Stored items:
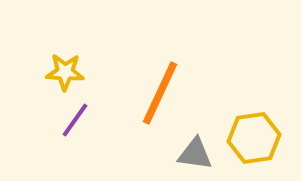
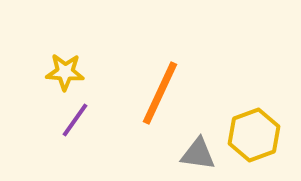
yellow hexagon: moved 3 px up; rotated 12 degrees counterclockwise
gray triangle: moved 3 px right
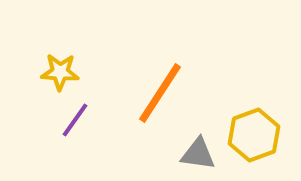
yellow star: moved 5 px left
orange line: rotated 8 degrees clockwise
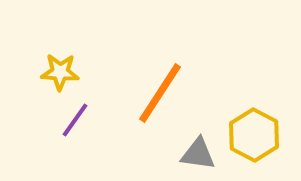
yellow hexagon: rotated 12 degrees counterclockwise
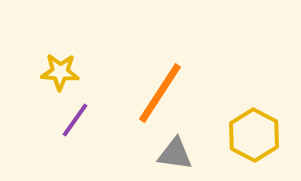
gray triangle: moved 23 px left
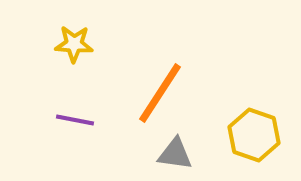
yellow star: moved 14 px right, 28 px up
purple line: rotated 66 degrees clockwise
yellow hexagon: rotated 9 degrees counterclockwise
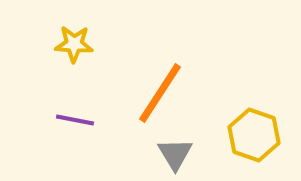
gray triangle: rotated 51 degrees clockwise
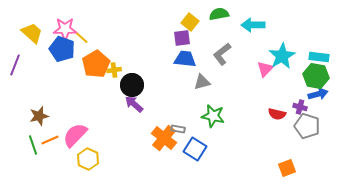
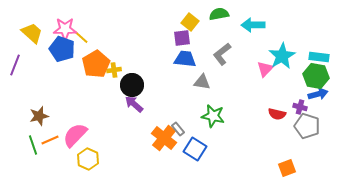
gray triangle: rotated 24 degrees clockwise
gray rectangle: rotated 40 degrees clockwise
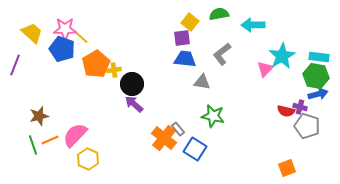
black circle: moved 1 px up
red semicircle: moved 9 px right, 3 px up
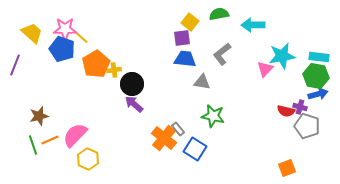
cyan star: rotated 20 degrees clockwise
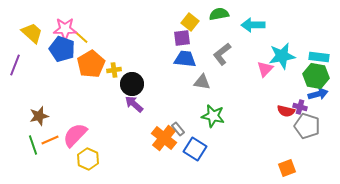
orange pentagon: moved 5 px left
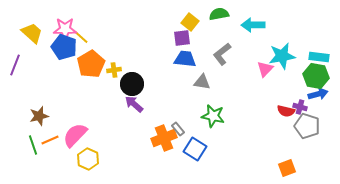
blue pentagon: moved 2 px right, 2 px up
orange cross: rotated 30 degrees clockwise
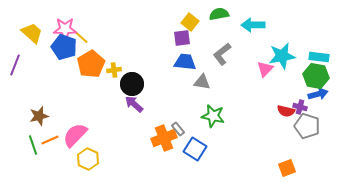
blue trapezoid: moved 3 px down
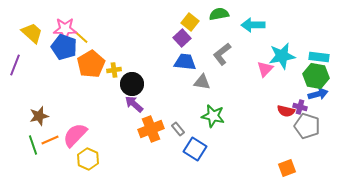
purple square: rotated 36 degrees counterclockwise
orange cross: moved 13 px left, 9 px up
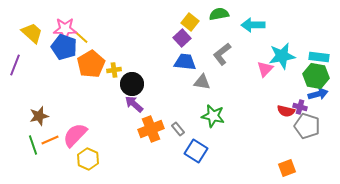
blue square: moved 1 px right, 2 px down
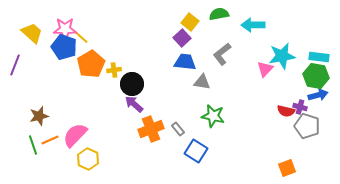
blue arrow: moved 1 px down
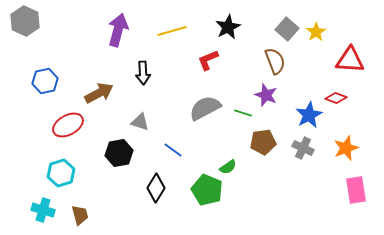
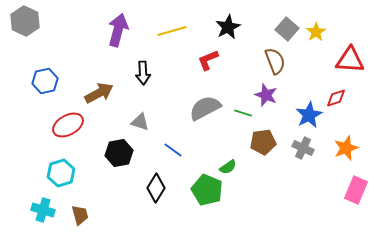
red diamond: rotated 40 degrees counterclockwise
pink rectangle: rotated 32 degrees clockwise
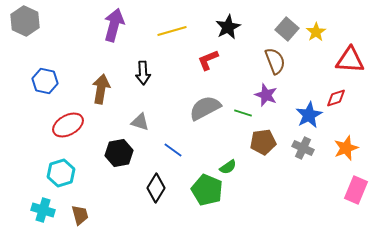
purple arrow: moved 4 px left, 5 px up
blue hexagon: rotated 25 degrees clockwise
brown arrow: moved 2 px right, 4 px up; rotated 52 degrees counterclockwise
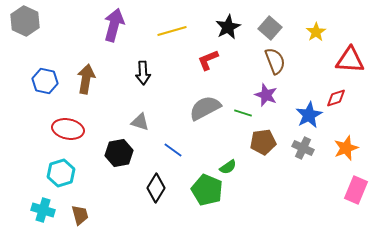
gray square: moved 17 px left, 1 px up
brown arrow: moved 15 px left, 10 px up
red ellipse: moved 4 px down; rotated 40 degrees clockwise
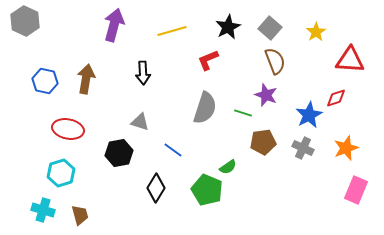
gray semicircle: rotated 136 degrees clockwise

Task: Retype the rows above word for word, beginning at the line that contains "blue arrow: moved 1 px down" and stopping after the last row. Omit the pictures from your answer.

Solution to this problem:
blue arrow: moved 1 px down
red diamond: rotated 40 degrees counterclockwise
pink rectangle: rotated 32 degrees clockwise
purple arrow: moved 4 px left, 5 px up
blue hexagon: rotated 25 degrees clockwise
brown arrow: moved 2 px right, 4 px up; rotated 52 degrees counterclockwise
gray square: moved 17 px left, 1 px up
brown arrow: moved 15 px left, 10 px up
red ellipse: moved 4 px down; rotated 40 degrees clockwise
gray semicircle: rotated 136 degrees clockwise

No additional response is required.